◆ **DIRECTIONS FOR THIS TASK**:
Each line below has to be set down again exactly.

◆ **PROVIDED RECORDS**:
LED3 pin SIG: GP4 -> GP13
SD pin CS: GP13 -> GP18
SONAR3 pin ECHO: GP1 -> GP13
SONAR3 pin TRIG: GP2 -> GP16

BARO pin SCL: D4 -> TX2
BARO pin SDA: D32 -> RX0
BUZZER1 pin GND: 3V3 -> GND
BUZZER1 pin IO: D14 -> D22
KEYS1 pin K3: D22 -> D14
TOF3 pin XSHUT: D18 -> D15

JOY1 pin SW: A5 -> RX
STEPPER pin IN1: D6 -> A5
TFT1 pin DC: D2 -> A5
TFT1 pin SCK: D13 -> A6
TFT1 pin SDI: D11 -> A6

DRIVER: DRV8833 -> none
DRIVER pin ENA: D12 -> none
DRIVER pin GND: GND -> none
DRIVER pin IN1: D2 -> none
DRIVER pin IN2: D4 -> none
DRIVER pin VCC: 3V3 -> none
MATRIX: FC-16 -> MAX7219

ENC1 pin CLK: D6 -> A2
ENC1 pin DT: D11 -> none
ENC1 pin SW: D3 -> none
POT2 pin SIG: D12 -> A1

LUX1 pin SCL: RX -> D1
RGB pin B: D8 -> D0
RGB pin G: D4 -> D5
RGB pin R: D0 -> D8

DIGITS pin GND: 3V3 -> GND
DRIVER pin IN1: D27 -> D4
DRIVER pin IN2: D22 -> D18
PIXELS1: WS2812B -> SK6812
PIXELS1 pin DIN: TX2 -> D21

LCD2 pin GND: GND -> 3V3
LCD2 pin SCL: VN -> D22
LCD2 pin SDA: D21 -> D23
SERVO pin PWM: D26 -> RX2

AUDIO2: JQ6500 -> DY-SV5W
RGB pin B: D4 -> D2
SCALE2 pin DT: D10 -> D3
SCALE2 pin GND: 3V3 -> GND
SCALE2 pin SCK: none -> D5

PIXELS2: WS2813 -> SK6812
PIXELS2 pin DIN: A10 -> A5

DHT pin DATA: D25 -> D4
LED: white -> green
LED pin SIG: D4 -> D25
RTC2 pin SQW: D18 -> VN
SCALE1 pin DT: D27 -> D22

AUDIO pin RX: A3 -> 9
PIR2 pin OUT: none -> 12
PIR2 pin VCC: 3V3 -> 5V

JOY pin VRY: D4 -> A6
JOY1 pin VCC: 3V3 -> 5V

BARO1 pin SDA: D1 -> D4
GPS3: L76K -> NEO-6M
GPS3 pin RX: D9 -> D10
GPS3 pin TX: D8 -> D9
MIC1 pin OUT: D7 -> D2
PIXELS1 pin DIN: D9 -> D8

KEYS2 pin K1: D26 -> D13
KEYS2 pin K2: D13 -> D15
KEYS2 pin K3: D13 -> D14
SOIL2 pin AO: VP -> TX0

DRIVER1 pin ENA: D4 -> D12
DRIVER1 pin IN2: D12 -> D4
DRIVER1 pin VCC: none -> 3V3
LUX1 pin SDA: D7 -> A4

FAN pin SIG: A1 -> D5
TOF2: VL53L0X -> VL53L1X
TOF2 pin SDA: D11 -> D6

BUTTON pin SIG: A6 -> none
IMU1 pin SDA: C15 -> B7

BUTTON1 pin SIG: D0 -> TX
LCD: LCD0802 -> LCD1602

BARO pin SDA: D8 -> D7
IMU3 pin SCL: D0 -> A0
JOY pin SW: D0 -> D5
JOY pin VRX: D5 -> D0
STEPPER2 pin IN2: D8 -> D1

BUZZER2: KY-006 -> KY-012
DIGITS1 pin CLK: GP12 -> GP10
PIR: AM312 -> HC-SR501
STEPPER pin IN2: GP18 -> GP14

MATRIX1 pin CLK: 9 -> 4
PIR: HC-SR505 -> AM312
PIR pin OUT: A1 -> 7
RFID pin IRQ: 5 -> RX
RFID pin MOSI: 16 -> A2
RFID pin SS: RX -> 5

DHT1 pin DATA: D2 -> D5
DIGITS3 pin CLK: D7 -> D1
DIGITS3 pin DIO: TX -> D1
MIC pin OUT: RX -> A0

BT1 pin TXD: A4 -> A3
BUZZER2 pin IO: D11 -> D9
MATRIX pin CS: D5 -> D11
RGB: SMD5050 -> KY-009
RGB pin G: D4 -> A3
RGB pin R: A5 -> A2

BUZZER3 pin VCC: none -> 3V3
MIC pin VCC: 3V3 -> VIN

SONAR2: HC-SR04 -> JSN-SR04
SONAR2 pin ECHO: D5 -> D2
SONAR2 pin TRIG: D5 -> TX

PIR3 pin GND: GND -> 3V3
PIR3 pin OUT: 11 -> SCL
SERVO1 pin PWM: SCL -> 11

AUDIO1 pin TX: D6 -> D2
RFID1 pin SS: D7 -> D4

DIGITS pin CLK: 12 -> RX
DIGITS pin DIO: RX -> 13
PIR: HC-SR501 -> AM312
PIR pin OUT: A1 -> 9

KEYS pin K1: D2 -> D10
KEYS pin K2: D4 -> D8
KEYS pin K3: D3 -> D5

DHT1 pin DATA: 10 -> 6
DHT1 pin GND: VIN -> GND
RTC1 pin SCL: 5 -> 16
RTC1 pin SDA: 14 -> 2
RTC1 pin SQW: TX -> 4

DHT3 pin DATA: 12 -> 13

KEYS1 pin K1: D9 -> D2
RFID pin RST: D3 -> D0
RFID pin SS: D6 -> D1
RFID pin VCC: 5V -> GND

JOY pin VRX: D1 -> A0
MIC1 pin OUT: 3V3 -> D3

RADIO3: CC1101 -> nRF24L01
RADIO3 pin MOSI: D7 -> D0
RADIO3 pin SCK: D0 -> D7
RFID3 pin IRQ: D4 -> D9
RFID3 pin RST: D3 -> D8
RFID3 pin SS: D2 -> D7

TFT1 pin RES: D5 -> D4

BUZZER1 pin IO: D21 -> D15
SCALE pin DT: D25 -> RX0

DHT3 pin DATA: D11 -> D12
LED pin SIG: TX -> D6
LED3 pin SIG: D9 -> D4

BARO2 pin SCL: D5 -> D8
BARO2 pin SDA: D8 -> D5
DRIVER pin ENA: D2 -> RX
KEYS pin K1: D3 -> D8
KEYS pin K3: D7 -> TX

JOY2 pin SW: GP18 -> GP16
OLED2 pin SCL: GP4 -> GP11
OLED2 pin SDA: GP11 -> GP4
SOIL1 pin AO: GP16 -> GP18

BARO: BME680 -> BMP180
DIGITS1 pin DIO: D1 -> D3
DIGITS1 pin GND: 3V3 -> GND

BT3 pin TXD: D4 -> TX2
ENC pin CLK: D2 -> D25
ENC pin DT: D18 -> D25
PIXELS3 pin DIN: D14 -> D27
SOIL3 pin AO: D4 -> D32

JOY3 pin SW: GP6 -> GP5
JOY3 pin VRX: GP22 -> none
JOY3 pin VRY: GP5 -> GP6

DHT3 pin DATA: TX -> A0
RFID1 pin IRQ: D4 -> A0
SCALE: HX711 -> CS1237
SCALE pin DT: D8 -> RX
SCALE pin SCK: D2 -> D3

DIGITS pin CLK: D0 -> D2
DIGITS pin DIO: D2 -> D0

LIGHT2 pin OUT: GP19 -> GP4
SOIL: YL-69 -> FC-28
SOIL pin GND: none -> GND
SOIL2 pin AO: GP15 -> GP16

◆ **ANSWER AREA**:
LED3 pin SIG: GP4 -> GP13
SD pin CS: GP13 -> GP18
SONAR3 pin ECHO: GP1 -> GP13
SONAR3 pin TRIG: GP2 -> GP16

BARO pin SCL: D4 -> TX2
BARO pin SDA: D32 -> RX0
BUZZER1 pin GND: 3V3 -> GND
BUZZER1 pin IO: D14 -> D22
KEYS1 pin K3: D22 -> D14
TOF3 pin XSHUT: D18 -> D15

JOY1 pin SW: A5 -> RX
STEPPER pin IN1: D6 -> A5
TFT1 pin DC: D2 -> A5
TFT1 pin SCK: D13 -> A6
TFT1 pin SDI: D11 -> A6

DRIVER: DRV8833 -> none
DRIVER pin ENA: D12 -> none
DRIVER pin GND: GND -> none
DRIVER pin IN1: D2 -> none
DRIVER pin IN2: D4 -> none
DRIVER pin VCC: 3V3 -> none
MATRIX: FC-16 -> MAX7219

ENC1 pin CLK: D6 -> A2
ENC1 pin DT: D11 -> none
ENC1 pin SW: D3 -> none
POT2 pin SIG: D12 -> A1

LUX1 pin SCL: RX -> D1
RGB pin B: D8 -> D0
RGB pin G: D4 -> D5
RGB pin R: D0 -> D8

DIGITS pin GND: 3V3 -> GND
DRIVER pin IN1: D27 -> D4
DRIVER pin IN2: D22 -> D18
PIXELS1: WS2812B -> SK6812
PIXELS1 pin DIN: TX2 -> D21

LCD2 pin GND: GND -> 3V3
LCD2 pin SCL: VN -> D22
LCD2 pin SDA: D21 -> D23
SERVO pin PWM: D26 -> RX2

AUDIO2: JQ6500 -> DY-SV5W
RGB pin B: D4 -> D2
SCALE2 pin DT: D10 -> D3
SCALE2 pin GND: 3V3 -> GND
SCALE2 pin SCK: none -> D5

PIXELS2: WS2813 -> SK6812
PIXELS2 pin DIN: A10 -> A5

DHT pin DATA: D25 -> D4
LED: white -> green
LED pin SIG: D4 -> D25
RTC2 pin SQW: D18 -> VN
SCALE1 pin DT: D27 -> D22

AUDIO pin RX: A3 -> 9
PIR2 pin OUT: none -> 12
PIR2 pin VCC: 3V3 -> 5V

JOY pin VRY: D4 -> A6
JOY1 pin VCC: 3V3 -> 5V

BARO1 pin SDA: D1 -> D4
GPS3: L76K -> NEO-6M
GPS3 pin RX: D9 -> D10
GPS3 pin TX: D8 -> D9
MIC1 pin OUT: D7 -> D2
PIXELS1 pin DIN: D9 -> D8

KEYS2 pin K1: D26 -> D13
KEYS2 pin K2: D13 -> D15
KEYS2 pin K3: D13 -> D14
SOIL2 pin AO: VP -> TX0

DRIVER1 pin ENA: D4 -> D12
DRIVER1 pin IN2: D12 -> D4
DRIVER1 pin VCC: none -> 3V3
LUX1 pin SDA: D7 -> A4

FAN pin SIG: A1 -> D5
TOF2: VL53L0X -> VL53L1X
TOF2 pin SDA: D11 -> D6

BUTTON pin SIG: A6 -> none
IMU1 pin SDA: C15 -> B7

BUTTON1 pin SIG: D0 -> TX
LCD: LCD0802 -> LCD1602

BARO pin SDA: D8 -> D7
IMU3 pin SCL: D0 -> A0
JOY pin SW: D0 -> D5
JOY pin VRX: D5 -> D0
STEPPER2 pin IN2: D8 -> D1

BUZZER2: KY-006 -> KY-012
DIGITS1 pin CLK: GP12 -> GP10
PIR: AM312 -> HC-SR501
STEPPER pin IN2: GP18 -> GP14

MATRIX1 pin CLK: 9 -> 4
PIR: HC-SR505 -> AM312
PIR pin OUT: A1 -> 7
RFID pin IRQ: 5 -> RX
RFID pin MOSI: 16 -> A2
RFID pin SS: RX -> 5

DHT1 pin DATA: D2 -> D5
DIGITS3 pin CLK: D7 -> D1
DIGITS3 pin DIO: TX -> D1
MIC pin OUT: RX -> A0

BT1 pin TXD: A4 -> A3
BUZZER2 pin IO: D11 -> D9
MATRIX pin CS: D5 -> D11
RGB: SMD5050 -> KY-009
RGB pin G: D4 -> A3
RGB pin R: A5 -> A2

BUZZER3 pin VCC: none -> 3V3
MIC pin VCC: 3V3 -> VIN

SONAR2: HC-SR04 -> JSN-SR04
SONAR2 pin ECHO: D5 -> D2
SONAR2 pin TRIG: D5 -> TX

PIR3 pin GND: GND -> 3V3
PIR3 pin OUT: 11 -> SCL
SERVO1 pin PWM: SCL -> 11

AUDIO1 pin TX: D6 -> D2
RFID1 pin SS: D7 -> D4

DIGITS pin CLK: 12 -> RX
DIGITS pin DIO: RX -> 13
PIR: HC-SR501 -> AM312
PIR pin OUT: A1 -> 9

KEYS pin K1: D2 -> D10
KEYS pin K2: D4 -> D8
KEYS pin K3: D3 -> D5

DHT1 pin DATA: 10 -> 6
DHT1 pin GND: VIN -> GND
RTC1 pin SCL: 5 -> 16
RTC1 pin SDA: 14 -> 2
RTC1 pin SQW: TX -> 4

DHT3 pin DATA: 12 -> 13

KEYS1 pin K1: D9 -> D2
RFID pin RST: D3 -> D0
RFID pin SS: D6 -> D1
RFID pin VCC: 5V -> GND

JOY pin VRX: D1 -> A0
MIC1 pin OUT: 3V3 -> D3

RADIO3: CC1101 -> nRF24L01
RADIO3 pin MOSI: D7 -> D0
RADIO3 pin SCK: D0 -> D7
RFID3 pin IRQ: D4 -> D9
RFID3 pin RST: D3 -> D8
RFID3 pin SS: D2 -> D7

TFT1 pin RES: D5 -> D4

BUZZER1 pin IO: D21 -> D15
SCALE pin DT: D25 -> RX0

DHT3 pin DATA: D11 -> D12
LED pin SIG: TX -> D6
LED3 pin SIG: D9 -> D4

BARO2 pin SCL: D5 -> D8
BARO2 pin SDA: D8 -> D5
DRIVER pin ENA: D2 -> RX
KEYS pin K1: D3 -> D8
KEYS pin K3: D7 -> TX

JOY2 pin SW: GP18 -> GP16
OLED2 pin SCL: GP4 -> GP11
OLED2 pin SDA: GP11 -> GP4
SOIL1 pin AO: GP16 -> GP18

BARO: BME680 -> BMP180
DIGITS1 pin DIO: D1 -> D3
DIGITS1 pin GND: 3V3 -> GND

BT3 pin TXD: D4 -> TX2
ENC pin CLK: D2 -> D25
ENC pin DT: D18 -> D25
PIXELS3 pin DIN: D14 -> D27
SOIL3 pin AO: D4 -> D32

JOY3 pin SW: GP6 -> GP5
JOY3 pin VRX: GP22 -> none
JOY3 pin VRY: GP5 -> GP6

DHT3 pin DATA: TX -> A0
RFID1 pin IRQ: D4 -> A0
SCALE: HX711 -> CS1237
SCALE pin DT: D8 -> RX
SCALE pin SCK: D2 -> D3

DIGITS pin CLK: D0 -> D2
DIGITS pin DIO: D2 -> D0

LIGHT2 pin OUT: GP19 -> GP4
SOIL: YL-69 -> FC-28
SOIL pin GND: none -> GND
SOIL2 pin AO: GP15 -> GP16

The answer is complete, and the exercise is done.